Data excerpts
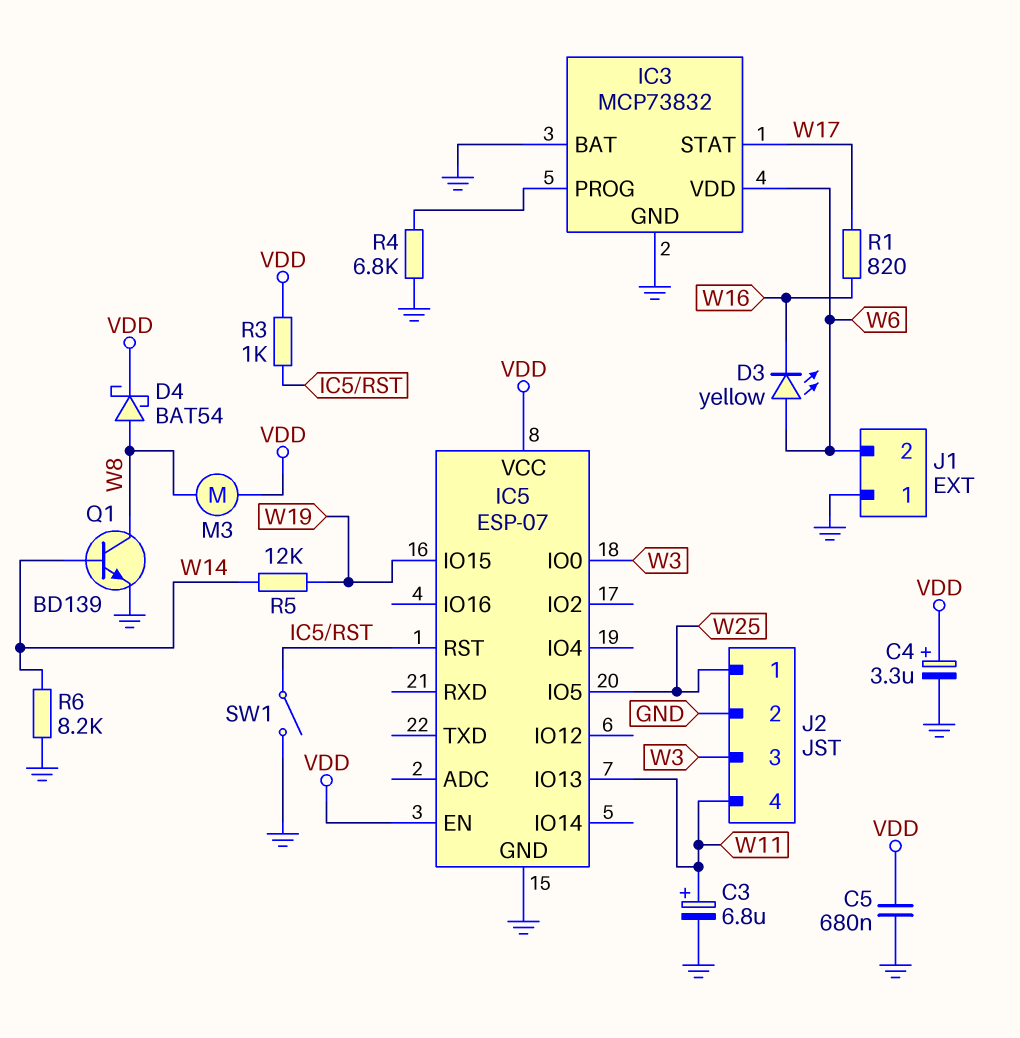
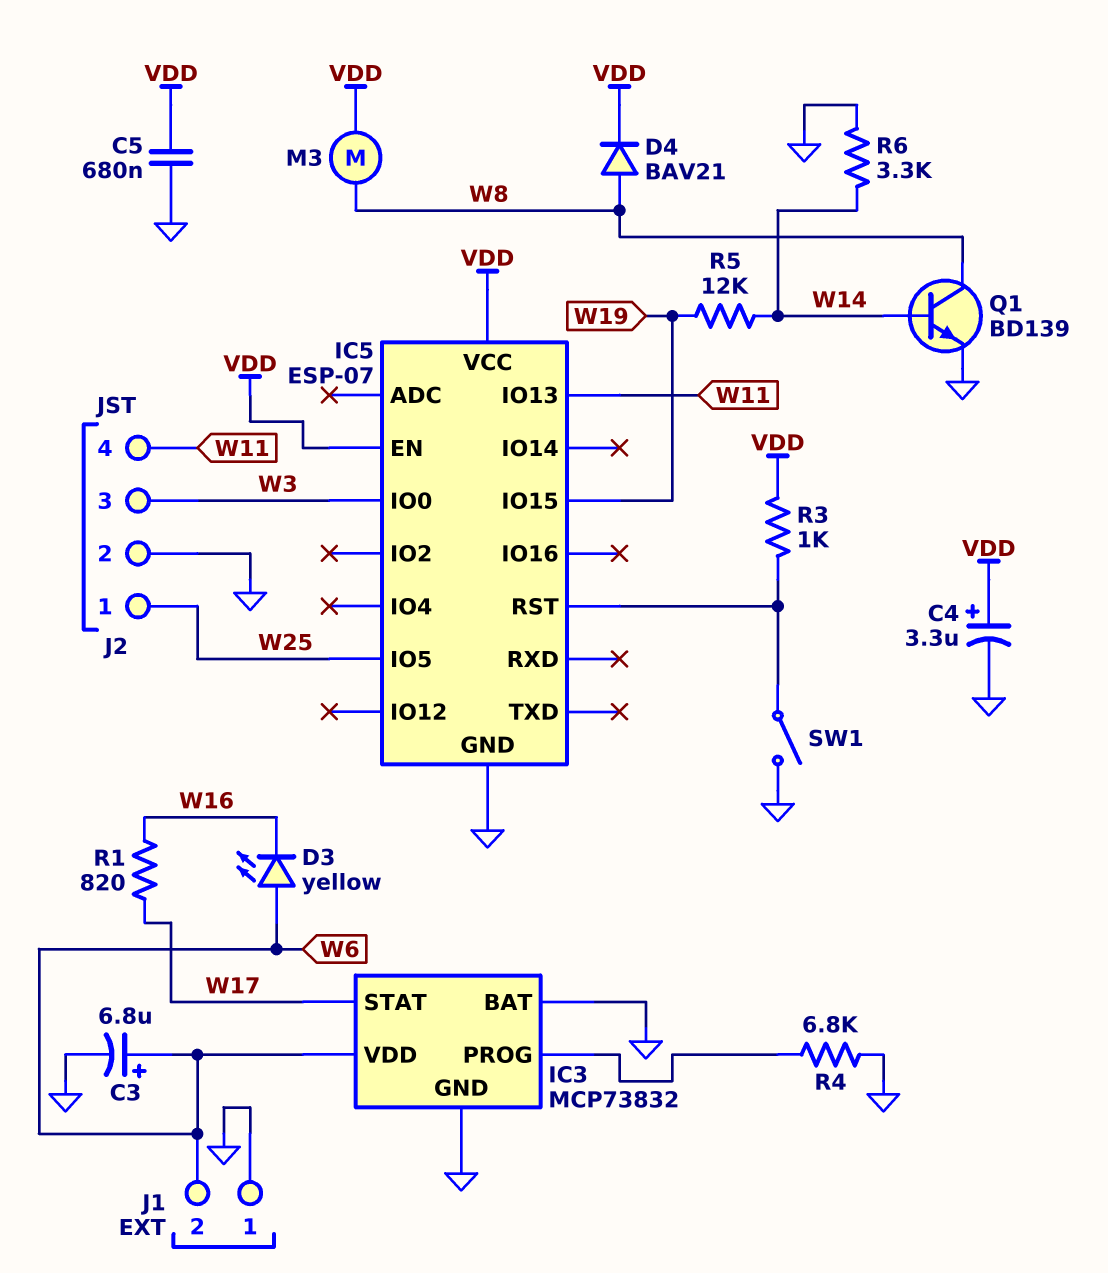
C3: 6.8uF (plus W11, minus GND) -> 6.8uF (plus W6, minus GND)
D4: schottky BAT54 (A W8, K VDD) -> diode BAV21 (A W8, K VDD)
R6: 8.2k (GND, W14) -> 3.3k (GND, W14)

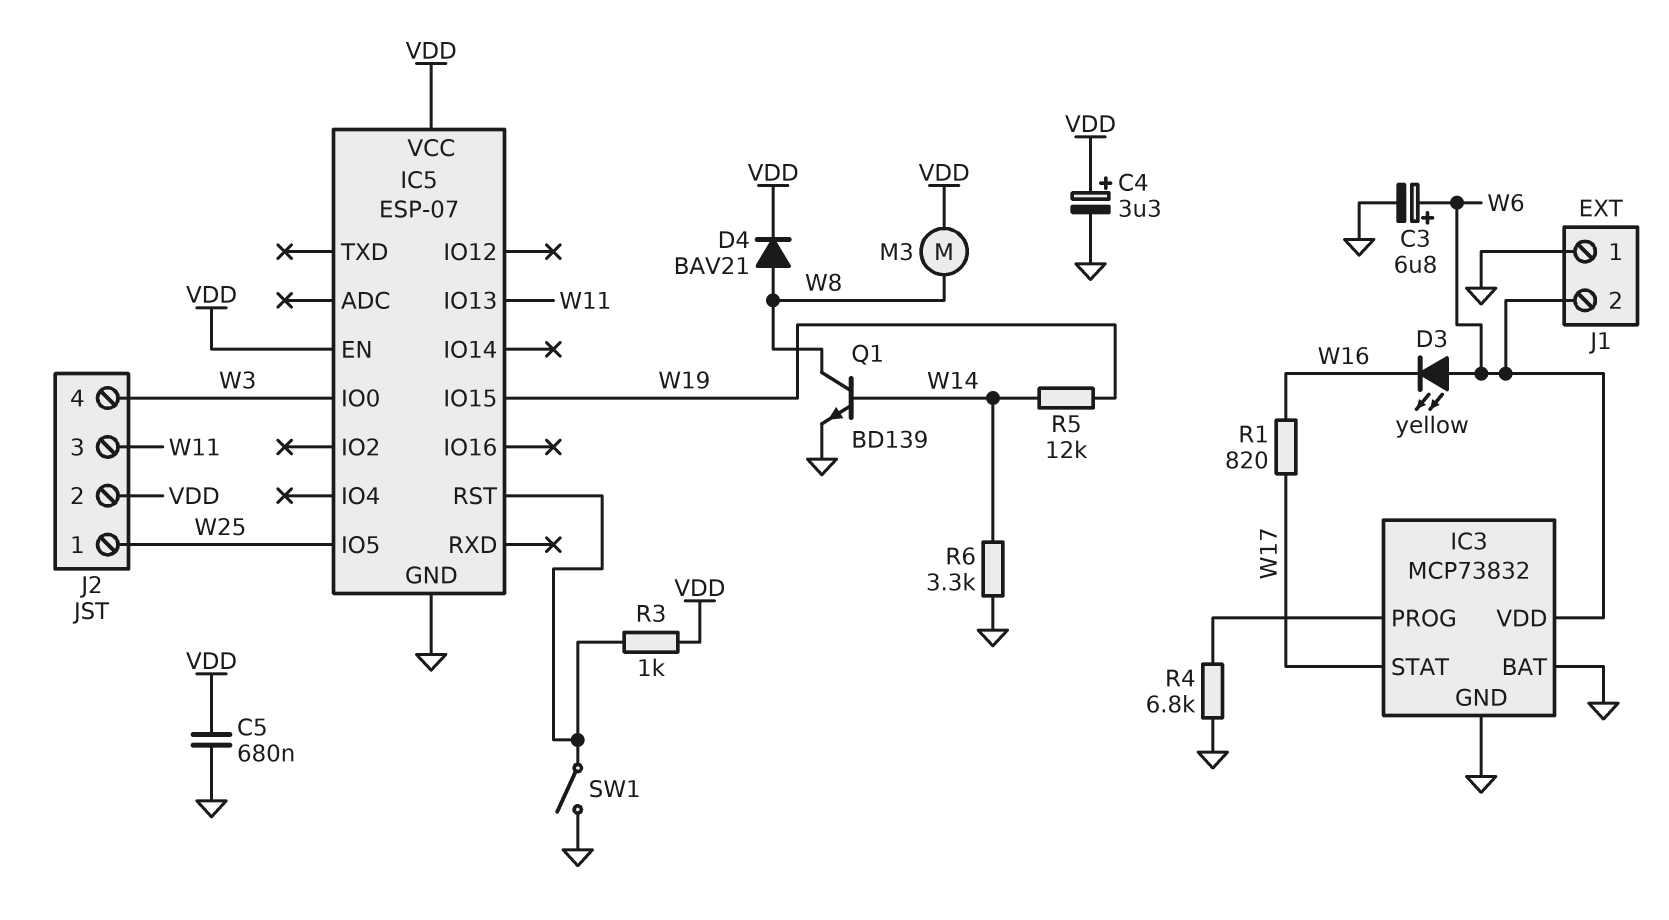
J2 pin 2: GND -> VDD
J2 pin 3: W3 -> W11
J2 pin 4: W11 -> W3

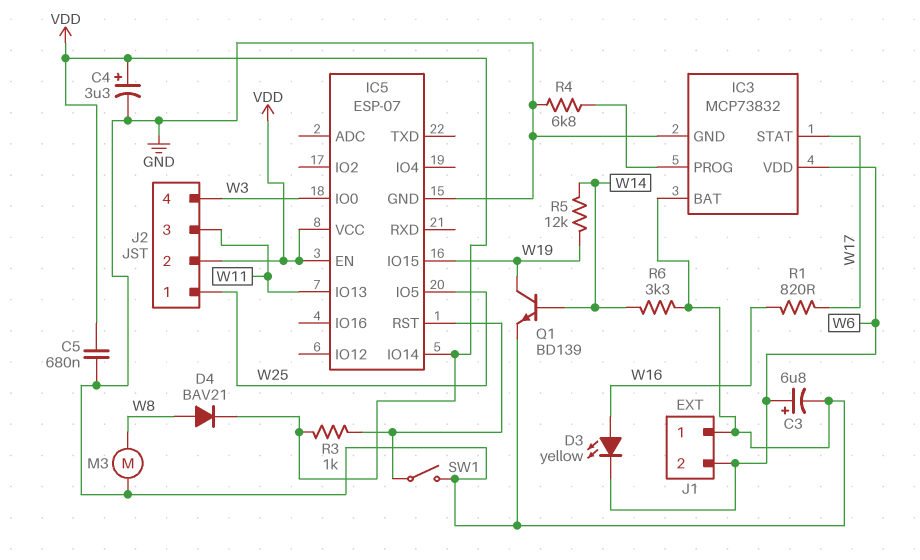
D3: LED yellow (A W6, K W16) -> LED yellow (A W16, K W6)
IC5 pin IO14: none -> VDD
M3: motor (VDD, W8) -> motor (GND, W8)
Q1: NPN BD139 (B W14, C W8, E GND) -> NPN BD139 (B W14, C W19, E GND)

==

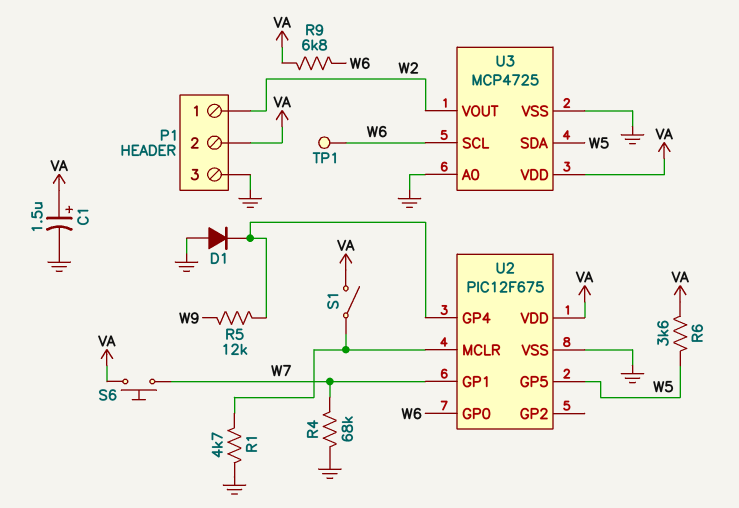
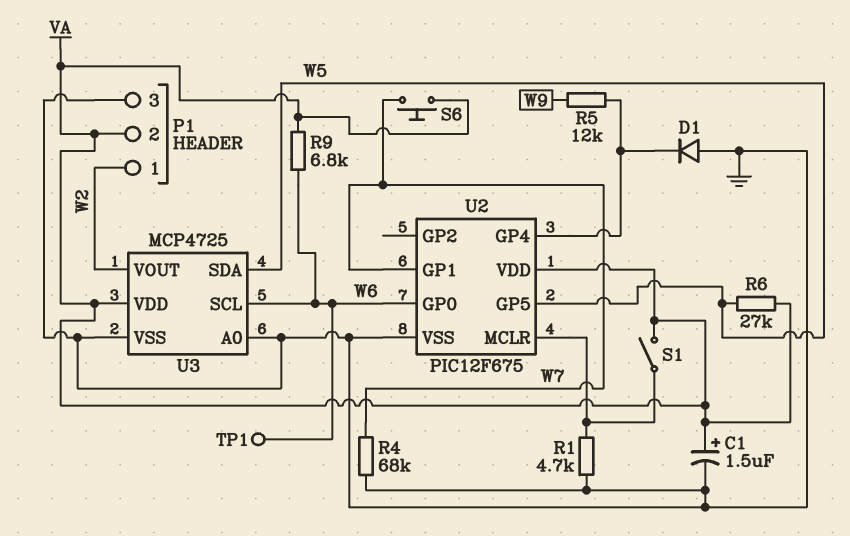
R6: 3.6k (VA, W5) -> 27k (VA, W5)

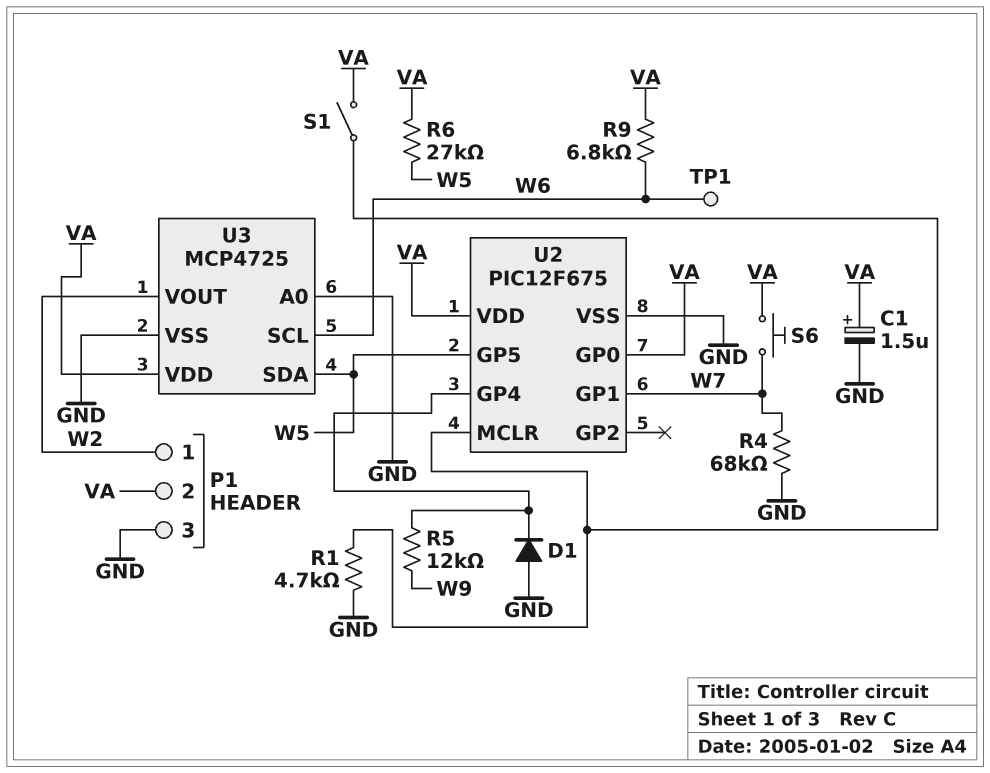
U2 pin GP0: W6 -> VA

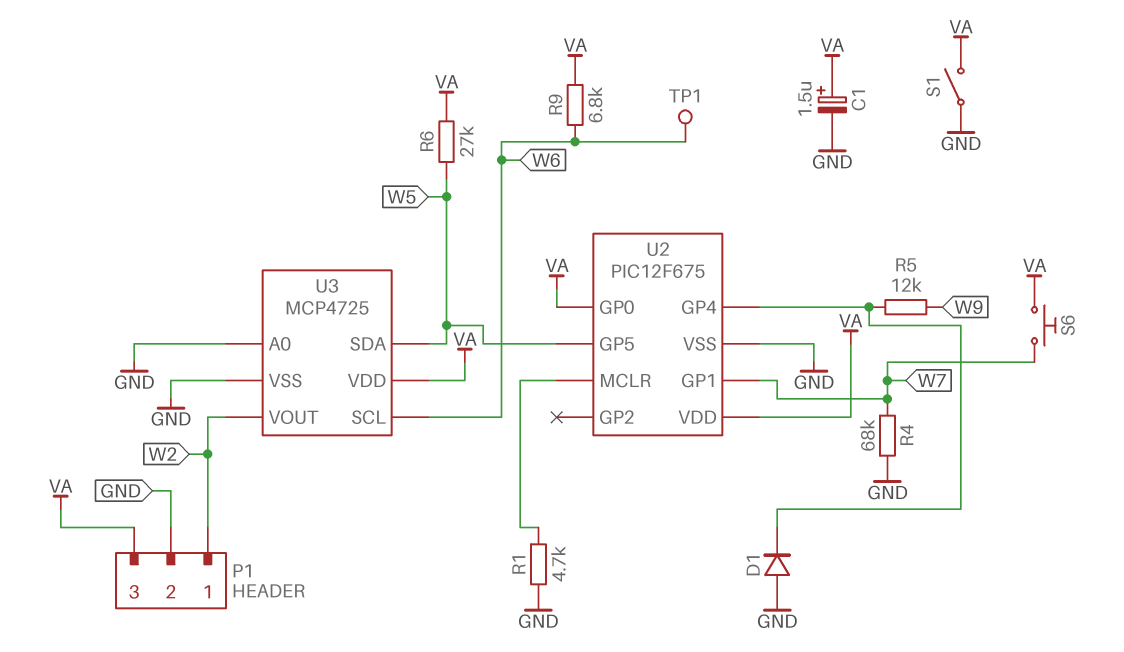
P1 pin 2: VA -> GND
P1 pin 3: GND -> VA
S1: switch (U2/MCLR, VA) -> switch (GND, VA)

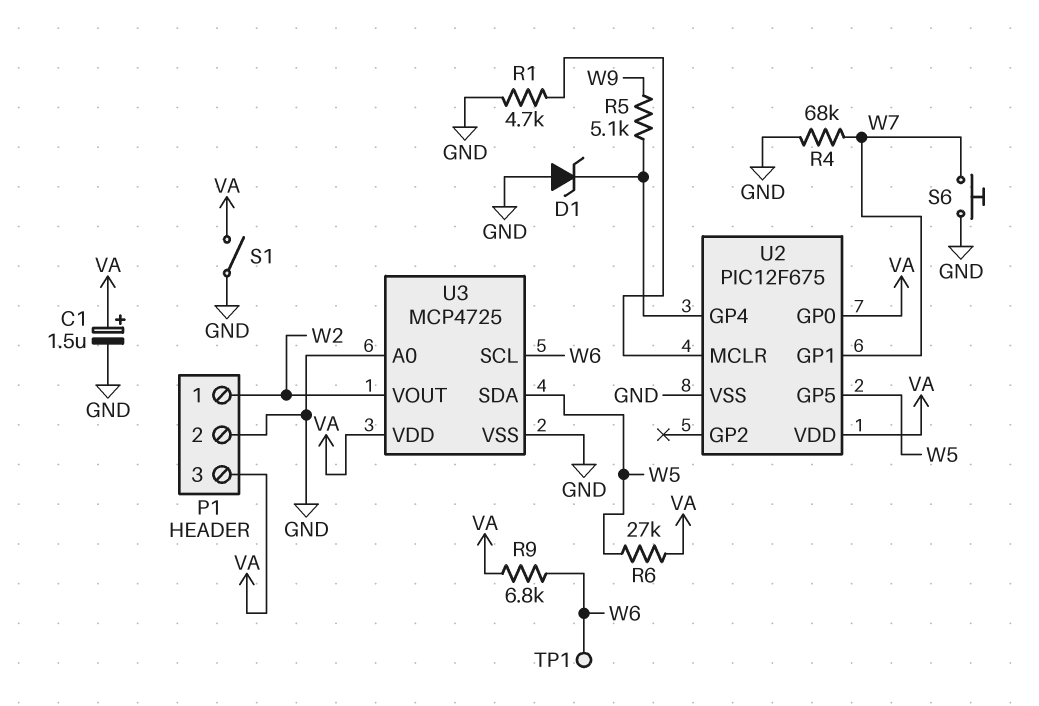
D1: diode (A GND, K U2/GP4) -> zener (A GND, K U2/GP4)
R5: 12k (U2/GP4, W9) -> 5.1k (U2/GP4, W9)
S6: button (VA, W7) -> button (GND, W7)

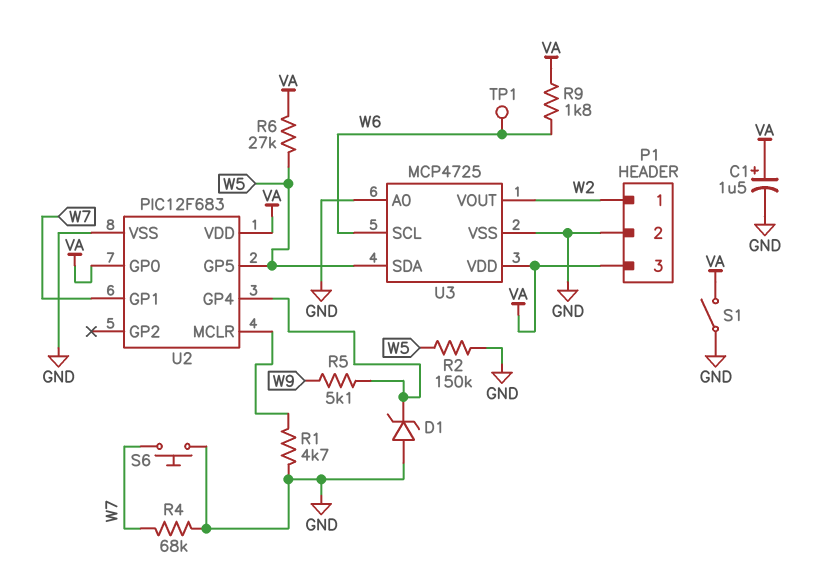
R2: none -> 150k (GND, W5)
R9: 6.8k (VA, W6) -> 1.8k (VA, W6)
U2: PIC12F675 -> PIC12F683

* WHAT TO DO *
Within the entries above, the lines from the one containing "J2 pin 4: W11 -> W3" through the one containing "Q1: NPN BD139" are to be transcribed exactly, ends included, pictures excluded.

* WORKED SOLUTION *
J2 pin 4: W11 -> W3

D3: LED yellow (A W6, K W16) -> LED yellow (A W16, K W6)
IC5 pin IO14: none -> VDD
M3: motor (VDD, W8) -> motor (GND, W8)
Q1: NPN BD139 (B W14, C W8, E GND) -> NPN BD139 (B W14, C W19, E GND)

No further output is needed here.